Goal of the exercise -
Please reproduce word for word everything from the first line of the items down to and including the line that contains "1.2 [248, 237]".
============
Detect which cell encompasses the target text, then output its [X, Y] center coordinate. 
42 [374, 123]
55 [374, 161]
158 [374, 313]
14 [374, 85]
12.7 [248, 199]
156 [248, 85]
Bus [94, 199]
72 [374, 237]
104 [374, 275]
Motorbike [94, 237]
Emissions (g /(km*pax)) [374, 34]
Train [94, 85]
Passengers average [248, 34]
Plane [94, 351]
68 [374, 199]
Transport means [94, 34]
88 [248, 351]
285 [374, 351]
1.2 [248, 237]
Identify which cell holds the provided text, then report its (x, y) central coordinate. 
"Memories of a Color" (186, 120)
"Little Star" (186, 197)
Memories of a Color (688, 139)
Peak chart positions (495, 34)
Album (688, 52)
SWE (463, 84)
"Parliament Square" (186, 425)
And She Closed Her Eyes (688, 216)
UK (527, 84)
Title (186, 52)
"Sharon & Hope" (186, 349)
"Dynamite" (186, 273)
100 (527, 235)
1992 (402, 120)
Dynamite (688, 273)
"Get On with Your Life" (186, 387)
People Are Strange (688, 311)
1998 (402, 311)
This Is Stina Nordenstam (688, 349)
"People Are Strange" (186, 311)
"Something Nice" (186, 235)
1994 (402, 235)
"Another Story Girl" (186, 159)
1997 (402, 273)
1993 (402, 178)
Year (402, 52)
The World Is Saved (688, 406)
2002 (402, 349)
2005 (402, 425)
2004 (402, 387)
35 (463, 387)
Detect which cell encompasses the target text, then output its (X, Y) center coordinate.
============
Reply to the exercise -
Detect which cell encompasses the target text, then output its [X, Y] center coordinate. 
42 [374, 123]
55 [374, 161]
158 [374, 313]
14 [374, 85]
12.7 [248, 199]
156 [248, 85]
Bus [94, 199]
72 [374, 237]
104 [374, 275]
Motorbike [94, 237]
Emissions (g /(km*pax)) [374, 34]
Train [94, 85]
Passengers average [248, 34]
Plane [94, 351]
68 [374, 199]
Transport means [94, 34]
88 [248, 351]
285 [374, 351]
1.2 [248, 237]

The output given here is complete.